▶ **Instructions for the task**: Word for word, restate the lines from the one holding "(200, 147) = (409, 506): grey" through the end of the data below, including both endpoints and nothing more.

*** Given data ***

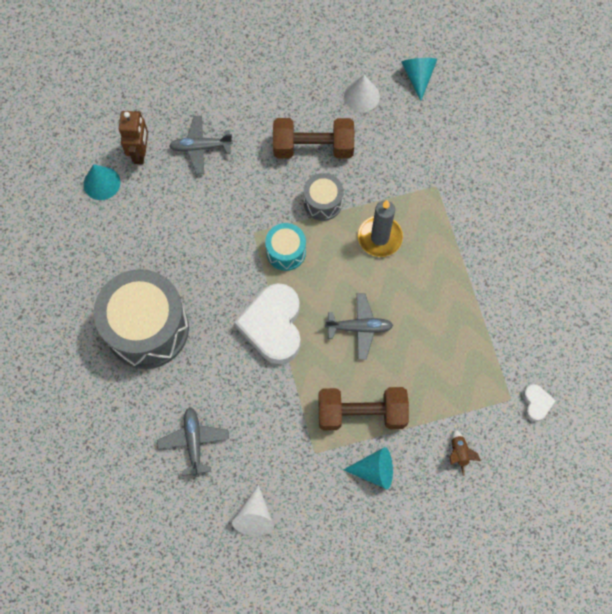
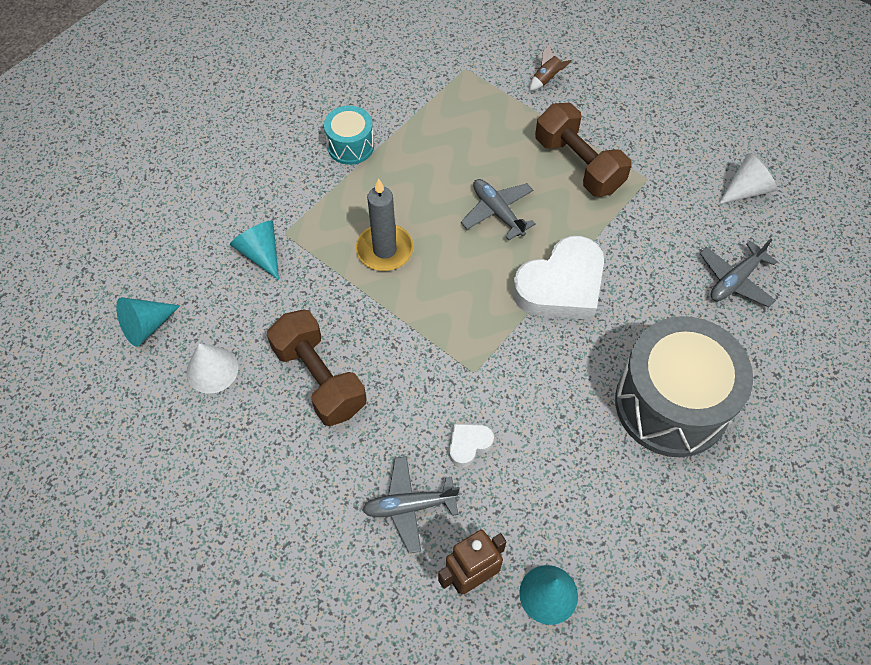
camera: 125 degrees left, 10 degrees down
(200, 147) = (409, 506): grey plane -> grey plane turned 120 degrees clockwise
(286, 252) = (471, 325): turquoise drum -> turquoise drum (350, 146)
(323, 202) = (384, 326): grey drum -> none
(374, 470) = (619, 127): turquoise cone -> turquoise cone (261, 253)
(536, 403) = (453, 50): white heart -> white heart (469, 445)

*** End of Given data ***

▶ **Answer section**:
(200, 147) = (409, 506): grey plane -> grey plane turned 120 degrees clockwise
(286, 252) = (471, 325): turquoise drum -> turquoise drum (350, 146)
(323, 202) = (384, 326): grey drum -> none
(374, 470) = (619, 127): turquoise cone -> turquoise cone (261, 253)
(536, 403) = (453, 50): white heart -> white heart (469, 445)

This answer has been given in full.